Image sets with object changes:
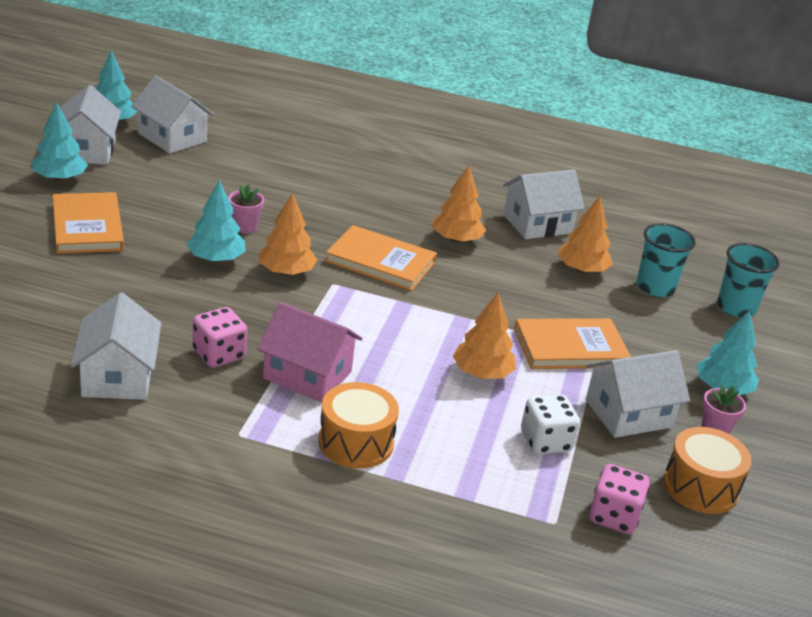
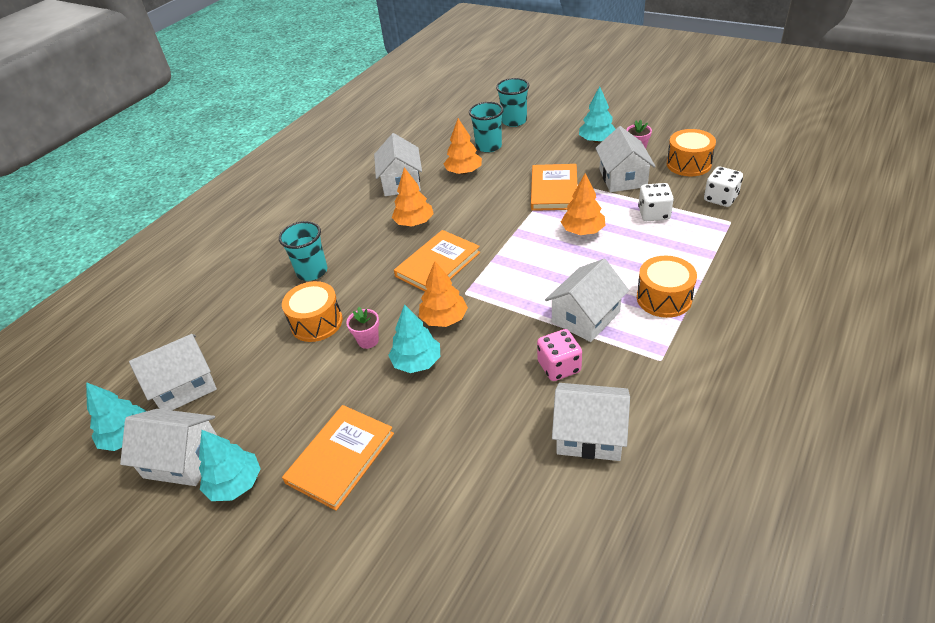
camera: 65 degrees left, 10 degrees up
orange book [53,192,124,254] -> orange book turned 60 degrees counterclockwise [282,405,394,511]
pink house [257,302,362,403] -> white house [545,259,629,342]
pink dice [589,464,650,534] -> white dice [704,167,743,207]
none -> turquoise cup [279,221,327,281]
none -> orange drum [282,281,343,342]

## [What the exercise asks]
Would you set down the records exactly, with no pictures included?

## [Answer box]
camera: 65 degrees left, 10 degrees up
orange book [53,192,124,254] -> orange book turned 60 degrees counterclockwise [282,405,394,511]
pink house [257,302,362,403] -> white house [545,259,629,342]
pink dice [589,464,650,534] -> white dice [704,167,743,207]
none -> turquoise cup [279,221,327,281]
none -> orange drum [282,281,343,342]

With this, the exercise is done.